__Assignment__.
Repeat, exactly and completely, the entries shown underneath.

(Spatial reasoning data)
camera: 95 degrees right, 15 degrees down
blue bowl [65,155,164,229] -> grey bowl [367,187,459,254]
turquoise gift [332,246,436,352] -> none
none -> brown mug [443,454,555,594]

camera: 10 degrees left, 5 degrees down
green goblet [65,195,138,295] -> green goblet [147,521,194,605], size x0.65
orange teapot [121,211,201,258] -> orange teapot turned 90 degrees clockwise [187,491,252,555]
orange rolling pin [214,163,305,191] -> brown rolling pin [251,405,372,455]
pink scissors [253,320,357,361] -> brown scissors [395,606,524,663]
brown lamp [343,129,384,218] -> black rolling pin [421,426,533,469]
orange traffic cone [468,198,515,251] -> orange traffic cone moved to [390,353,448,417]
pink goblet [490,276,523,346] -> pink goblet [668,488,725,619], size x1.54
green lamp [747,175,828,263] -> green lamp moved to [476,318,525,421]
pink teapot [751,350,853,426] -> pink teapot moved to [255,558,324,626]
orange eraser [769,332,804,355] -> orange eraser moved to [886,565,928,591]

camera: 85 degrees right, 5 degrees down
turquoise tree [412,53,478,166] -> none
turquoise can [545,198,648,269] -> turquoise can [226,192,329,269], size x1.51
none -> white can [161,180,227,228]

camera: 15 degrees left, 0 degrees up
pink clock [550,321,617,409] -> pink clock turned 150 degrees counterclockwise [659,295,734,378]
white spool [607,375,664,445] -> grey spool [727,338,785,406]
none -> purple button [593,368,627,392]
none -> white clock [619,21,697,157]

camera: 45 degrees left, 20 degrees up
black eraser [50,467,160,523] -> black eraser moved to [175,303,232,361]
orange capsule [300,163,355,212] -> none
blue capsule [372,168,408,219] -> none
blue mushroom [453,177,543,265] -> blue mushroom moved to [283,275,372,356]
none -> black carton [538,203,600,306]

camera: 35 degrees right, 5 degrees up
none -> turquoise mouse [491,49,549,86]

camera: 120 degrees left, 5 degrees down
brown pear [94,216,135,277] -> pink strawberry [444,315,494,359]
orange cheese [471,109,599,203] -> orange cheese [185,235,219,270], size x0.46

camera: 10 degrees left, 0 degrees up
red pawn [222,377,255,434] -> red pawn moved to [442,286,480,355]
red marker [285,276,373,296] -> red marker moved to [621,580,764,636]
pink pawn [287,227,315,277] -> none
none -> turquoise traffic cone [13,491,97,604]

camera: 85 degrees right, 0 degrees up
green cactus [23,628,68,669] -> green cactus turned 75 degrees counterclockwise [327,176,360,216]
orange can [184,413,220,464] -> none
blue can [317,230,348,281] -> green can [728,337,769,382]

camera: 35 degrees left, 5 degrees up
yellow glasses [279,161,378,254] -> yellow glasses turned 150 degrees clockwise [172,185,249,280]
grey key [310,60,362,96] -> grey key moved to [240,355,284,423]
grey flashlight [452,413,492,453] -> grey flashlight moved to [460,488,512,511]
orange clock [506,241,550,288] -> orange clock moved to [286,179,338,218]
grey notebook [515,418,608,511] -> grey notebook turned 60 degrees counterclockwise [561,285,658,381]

__Solution for this exercise__.
camera: 95 degrees right, 15 degrees down
blue bowl [65,155,164,229] -> grey bowl [367,187,459,254]
turquoise gift [332,246,436,352] -> none
none -> brown mug [443,454,555,594]

camera: 10 degrees left, 5 degrees down
green goblet [65,195,138,295] -> green goblet [147,521,194,605], size x0.65
orange teapot [121,211,201,258] -> orange teapot turned 90 degrees clockwise [187,491,252,555]
orange rolling pin [214,163,305,191] -> brown rolling pin [251,405,372,455]
pink scissors [253,320,357,361] -> brown scissors [395,606,524,663]
brown lamp [343,129,384,218] -> black rolling pin [421,426,533,469]
orange traffic cone [468,198,515,251] -> orange traffic cone moved to [390,353,448,417]
pink goblet [490,276,523,346] -> pink goblet [668,488,725,619], size x1.54
green lamp [747,175,828,263] -> green lamp moved to [476,318,525,421]
pink teapot [751,350,853,426] -> pink teapot moved to [255,558,324,626]
orange eraser [769,332,804,355] -> orange eraser moved to [886,565,928,591]

camera: 85 degrees right, 5 degrees down
turquoise tree [412,53,478,166] -> none
turquoise can [545,198,648,269] -> turquoise can [226,192,329,269], size x1.51
none -> white can [161,180,227,228]

camera: 15 degrees left, 0 degrees up
pink clock [550,321,617,409] -> pink clock turned 150 degrees counterclockwise [659,295,734,378]
white spool [607,375,664,445] -> grey spool [727,338,785,406]
none -> purple button [593,368,627,392]
none -> white clock [619,21,697,157]

camera: 45 degrees left, 20 degrees up
black eraser [50,467,160,523] -> black eraser moved to [175,303,232,361]
orange capsule [300,163,355,212] -> none
blue capsule [372,168,408,219] -> none
blue mushroom [453,177,543,265] -> blue mushroom moved to [283,275,372,356]
none -> black carton [538,203,600,306]

camera: 35 degrees right, 5 degrees up
none -> turquoise mouse [491,49,549,86]

camera: 120 degrees left, 5 degrees down
brown pear [94,216,135,277] -> pink strawberry [444,315,494,359]
orange cheese [471,109,599,203] -> orange cheese [185,235,219,270], size x0.46

camera: 10 degrees left, 0 degrees up
red pawn [222,377,255,434] -> red pawn moved to [442,286,480,355]
red marker [285,276,373,296] -> red marker moved to [621,580,764,636]
pink pawn [287,227,315,277] -> none
none -> turquoise traffic cone [13,491,97,604]

camera: 85 degrees right, 0 degrees up
green cactus [23,628,68,669] -> green cactus turned 75 degrees counterclockwise [327,176,360,216]
orange can [184,413,220,464] -> none
blue can [317,230,348,281] -> green can [728,337,769,382]

camera: 35 degrees left, 5 degrees up
yellow glasses [279,161,378,254] -> yellow glasses turned 150 degrees clockwise [172,185,249,280]
grey key [310,60,362,96] -> grey key moved to [240,355,284,423]
grey flashlight [452,413,492,453] -> grey flashlight moved to [460,488,512,511]
orange clock [506,241,550,288] -> orange clock moved to [286,179,338,218]
grey notebook [515,418,608,511] -> grey notebook turned 60 degrees counterclockwise [561,285,658,381]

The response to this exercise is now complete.